Input for this task:
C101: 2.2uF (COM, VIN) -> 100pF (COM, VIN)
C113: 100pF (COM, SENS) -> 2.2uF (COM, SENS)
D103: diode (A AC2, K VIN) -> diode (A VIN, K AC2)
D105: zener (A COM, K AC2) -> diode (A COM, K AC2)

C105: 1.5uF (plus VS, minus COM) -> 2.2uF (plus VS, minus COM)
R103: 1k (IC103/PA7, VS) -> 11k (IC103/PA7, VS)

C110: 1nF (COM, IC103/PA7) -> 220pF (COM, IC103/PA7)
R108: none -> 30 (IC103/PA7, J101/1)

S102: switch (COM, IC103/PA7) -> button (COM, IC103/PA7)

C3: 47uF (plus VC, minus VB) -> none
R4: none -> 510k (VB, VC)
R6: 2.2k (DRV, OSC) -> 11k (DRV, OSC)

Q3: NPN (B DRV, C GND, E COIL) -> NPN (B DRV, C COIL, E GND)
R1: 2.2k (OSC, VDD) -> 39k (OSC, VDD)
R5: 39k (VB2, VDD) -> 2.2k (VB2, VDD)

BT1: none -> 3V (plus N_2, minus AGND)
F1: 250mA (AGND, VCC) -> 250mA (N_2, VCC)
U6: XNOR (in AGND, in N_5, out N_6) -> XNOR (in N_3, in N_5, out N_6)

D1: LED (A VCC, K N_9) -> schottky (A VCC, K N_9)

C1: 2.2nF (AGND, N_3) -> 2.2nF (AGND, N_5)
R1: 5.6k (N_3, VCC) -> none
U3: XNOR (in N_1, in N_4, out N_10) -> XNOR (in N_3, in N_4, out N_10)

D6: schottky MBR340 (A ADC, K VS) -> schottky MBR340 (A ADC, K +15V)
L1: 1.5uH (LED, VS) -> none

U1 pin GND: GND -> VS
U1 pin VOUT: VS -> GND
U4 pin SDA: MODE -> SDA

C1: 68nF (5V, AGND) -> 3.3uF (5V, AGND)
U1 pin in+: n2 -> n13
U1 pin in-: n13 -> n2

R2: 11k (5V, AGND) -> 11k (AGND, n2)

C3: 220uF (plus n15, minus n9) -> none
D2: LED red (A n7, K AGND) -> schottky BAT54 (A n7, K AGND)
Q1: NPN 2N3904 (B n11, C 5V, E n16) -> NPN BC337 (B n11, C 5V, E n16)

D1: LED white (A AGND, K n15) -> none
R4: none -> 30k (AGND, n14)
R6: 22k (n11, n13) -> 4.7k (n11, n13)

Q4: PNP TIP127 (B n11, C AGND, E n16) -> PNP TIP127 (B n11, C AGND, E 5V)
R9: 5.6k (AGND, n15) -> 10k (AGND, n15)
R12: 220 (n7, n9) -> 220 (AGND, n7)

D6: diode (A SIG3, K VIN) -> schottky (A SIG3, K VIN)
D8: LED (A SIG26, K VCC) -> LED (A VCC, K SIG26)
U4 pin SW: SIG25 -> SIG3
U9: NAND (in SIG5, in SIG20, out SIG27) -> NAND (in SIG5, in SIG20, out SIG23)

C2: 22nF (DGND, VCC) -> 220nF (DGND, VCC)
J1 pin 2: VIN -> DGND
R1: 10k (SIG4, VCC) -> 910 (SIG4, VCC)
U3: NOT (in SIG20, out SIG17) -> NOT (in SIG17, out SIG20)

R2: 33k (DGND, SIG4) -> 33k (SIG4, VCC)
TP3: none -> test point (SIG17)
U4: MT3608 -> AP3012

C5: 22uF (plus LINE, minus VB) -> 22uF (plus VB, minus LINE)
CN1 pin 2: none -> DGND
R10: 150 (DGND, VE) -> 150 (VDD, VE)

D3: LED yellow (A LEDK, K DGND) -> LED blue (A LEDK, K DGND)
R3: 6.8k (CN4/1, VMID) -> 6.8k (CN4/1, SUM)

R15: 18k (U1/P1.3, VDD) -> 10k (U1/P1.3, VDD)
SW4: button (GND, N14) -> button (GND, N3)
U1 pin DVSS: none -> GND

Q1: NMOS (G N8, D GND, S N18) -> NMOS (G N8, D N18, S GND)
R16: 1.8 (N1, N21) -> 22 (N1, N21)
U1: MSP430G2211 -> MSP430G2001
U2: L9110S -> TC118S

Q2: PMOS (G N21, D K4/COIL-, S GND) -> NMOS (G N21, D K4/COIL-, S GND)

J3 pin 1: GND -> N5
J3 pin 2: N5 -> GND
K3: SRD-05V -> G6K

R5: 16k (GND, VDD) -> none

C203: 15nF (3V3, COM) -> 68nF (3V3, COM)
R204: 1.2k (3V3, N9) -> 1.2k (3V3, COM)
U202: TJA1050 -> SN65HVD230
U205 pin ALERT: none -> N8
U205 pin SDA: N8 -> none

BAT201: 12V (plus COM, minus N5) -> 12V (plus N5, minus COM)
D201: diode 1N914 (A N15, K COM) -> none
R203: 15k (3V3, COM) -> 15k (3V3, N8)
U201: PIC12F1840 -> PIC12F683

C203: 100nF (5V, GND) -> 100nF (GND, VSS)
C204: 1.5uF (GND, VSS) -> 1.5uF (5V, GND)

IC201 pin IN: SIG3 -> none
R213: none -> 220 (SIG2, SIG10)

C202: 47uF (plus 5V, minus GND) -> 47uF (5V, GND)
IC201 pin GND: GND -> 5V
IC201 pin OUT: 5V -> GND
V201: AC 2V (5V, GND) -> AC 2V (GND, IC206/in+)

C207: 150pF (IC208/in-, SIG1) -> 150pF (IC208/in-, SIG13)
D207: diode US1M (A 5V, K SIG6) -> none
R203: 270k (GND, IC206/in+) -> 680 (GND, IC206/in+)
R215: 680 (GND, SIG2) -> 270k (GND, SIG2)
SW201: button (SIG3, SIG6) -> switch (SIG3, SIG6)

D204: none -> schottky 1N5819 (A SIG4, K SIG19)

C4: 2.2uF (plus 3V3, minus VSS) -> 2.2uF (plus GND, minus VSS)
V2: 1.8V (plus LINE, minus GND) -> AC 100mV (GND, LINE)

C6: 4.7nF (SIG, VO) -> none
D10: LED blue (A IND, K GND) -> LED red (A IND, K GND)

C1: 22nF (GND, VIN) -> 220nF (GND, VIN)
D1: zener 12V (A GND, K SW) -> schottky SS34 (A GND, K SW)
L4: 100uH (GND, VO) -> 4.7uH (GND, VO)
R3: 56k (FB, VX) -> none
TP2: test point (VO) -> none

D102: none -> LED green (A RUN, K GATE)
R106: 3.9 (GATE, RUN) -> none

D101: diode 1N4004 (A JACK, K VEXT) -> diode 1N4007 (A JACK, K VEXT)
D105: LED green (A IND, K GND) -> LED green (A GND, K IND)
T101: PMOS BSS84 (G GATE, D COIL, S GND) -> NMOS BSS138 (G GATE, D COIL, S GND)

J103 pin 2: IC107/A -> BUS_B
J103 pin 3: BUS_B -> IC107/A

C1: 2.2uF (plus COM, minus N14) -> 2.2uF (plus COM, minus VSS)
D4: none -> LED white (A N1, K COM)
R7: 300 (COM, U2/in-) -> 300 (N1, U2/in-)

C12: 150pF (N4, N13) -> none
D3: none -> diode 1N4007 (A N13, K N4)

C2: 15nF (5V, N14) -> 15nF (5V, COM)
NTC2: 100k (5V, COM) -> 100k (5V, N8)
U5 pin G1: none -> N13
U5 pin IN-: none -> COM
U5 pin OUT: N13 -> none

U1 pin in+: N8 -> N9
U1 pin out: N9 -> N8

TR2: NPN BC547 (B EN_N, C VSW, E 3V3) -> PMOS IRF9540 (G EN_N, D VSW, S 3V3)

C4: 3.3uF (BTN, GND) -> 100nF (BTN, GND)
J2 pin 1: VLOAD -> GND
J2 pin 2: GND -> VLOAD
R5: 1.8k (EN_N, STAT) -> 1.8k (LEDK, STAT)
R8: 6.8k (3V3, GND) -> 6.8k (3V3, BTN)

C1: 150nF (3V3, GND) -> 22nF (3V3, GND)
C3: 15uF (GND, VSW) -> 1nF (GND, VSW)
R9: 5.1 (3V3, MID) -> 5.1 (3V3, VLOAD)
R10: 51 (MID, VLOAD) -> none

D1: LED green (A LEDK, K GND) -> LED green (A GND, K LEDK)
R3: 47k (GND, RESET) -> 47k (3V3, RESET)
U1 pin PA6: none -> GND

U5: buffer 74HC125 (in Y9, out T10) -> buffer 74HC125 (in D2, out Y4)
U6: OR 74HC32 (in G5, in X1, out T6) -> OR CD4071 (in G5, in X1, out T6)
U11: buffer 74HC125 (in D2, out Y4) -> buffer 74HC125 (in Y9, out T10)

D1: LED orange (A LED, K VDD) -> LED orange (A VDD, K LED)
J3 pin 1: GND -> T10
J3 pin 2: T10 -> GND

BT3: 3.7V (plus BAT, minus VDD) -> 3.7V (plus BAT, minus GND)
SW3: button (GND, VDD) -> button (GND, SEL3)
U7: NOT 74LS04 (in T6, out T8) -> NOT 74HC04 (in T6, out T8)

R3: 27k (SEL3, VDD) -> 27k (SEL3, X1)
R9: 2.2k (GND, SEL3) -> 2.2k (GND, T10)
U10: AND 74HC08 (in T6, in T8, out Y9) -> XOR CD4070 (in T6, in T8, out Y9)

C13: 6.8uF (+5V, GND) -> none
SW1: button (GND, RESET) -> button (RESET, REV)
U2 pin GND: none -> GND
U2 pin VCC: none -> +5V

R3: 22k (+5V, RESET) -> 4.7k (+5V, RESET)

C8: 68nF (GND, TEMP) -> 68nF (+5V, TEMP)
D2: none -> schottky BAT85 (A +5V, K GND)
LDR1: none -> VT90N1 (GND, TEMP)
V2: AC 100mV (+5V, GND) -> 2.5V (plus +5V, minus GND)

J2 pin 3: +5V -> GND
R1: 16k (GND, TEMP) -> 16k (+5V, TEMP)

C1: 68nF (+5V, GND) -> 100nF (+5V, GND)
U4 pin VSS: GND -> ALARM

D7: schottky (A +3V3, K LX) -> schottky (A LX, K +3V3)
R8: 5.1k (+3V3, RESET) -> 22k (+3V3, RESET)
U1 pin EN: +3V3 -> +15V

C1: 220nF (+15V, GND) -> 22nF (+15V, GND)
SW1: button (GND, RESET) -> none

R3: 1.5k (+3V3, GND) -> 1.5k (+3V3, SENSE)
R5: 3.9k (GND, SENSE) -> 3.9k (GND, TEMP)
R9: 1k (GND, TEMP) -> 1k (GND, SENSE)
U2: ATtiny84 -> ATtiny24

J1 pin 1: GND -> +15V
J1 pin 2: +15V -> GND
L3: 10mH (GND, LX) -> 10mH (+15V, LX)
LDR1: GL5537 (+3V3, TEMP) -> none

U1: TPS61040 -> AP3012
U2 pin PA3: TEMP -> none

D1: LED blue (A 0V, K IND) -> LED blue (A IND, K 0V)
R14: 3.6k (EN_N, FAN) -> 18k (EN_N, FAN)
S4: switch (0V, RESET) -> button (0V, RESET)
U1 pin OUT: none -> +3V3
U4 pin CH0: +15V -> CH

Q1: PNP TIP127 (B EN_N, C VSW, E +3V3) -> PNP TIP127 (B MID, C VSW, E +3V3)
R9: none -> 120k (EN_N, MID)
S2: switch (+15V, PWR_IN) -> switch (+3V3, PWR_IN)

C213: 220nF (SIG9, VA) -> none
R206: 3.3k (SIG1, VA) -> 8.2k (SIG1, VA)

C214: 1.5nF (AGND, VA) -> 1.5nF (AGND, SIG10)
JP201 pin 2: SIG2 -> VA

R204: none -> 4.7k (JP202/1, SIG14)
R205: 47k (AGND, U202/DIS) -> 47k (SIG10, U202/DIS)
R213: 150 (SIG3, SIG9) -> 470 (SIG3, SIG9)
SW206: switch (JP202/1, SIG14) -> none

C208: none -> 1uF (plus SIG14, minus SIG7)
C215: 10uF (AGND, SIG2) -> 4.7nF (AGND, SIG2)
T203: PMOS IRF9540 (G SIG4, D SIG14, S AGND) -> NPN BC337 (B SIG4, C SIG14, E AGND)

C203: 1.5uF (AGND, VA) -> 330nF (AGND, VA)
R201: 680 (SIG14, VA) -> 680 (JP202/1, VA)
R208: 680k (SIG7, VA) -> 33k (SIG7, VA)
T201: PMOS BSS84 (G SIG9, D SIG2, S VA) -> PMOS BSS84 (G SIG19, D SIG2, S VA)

Instructions to follow: Taking the entries above, print exactly the lines starting at the line with "TP3: none -> test point (SIG17)" and ending at the line with "U1: MSP430G2211 -> MSP430G2001", both included.

Expected output:
TP3: none -> test point (SIG17)
U4: MT3608 -> AP3012

C5: 22uF (plus LINE, minus VB) -> 22uF (plus VB, minus LINE)
CN1 pin 2: none -> DGND
R10: 150 (DGND, VE) -> 150 (VDD, VE)

D3: LED yellow (A LEDK, K DGND) -> LED blue (A LEDK, K DGND)
R3: 6.8k (CN4/1, VMID) -> 6.8k (CN4/1, SUM)

R15: 18k (U1/P1.3, VDD) -> 10k (U1/P1.3, VDD)
SW4: button (GND, N14) -> button (GND, N3)
U1 pin DVSS: none -> GND

Q1: NMOS (G N8, D GND, S N18) -> NMOS (G N8, D N18, S GND)
R16: 1.8 (N1, N21) -> 22 (N1, N21)
U1: MSP430G2211 -> MSP430G2001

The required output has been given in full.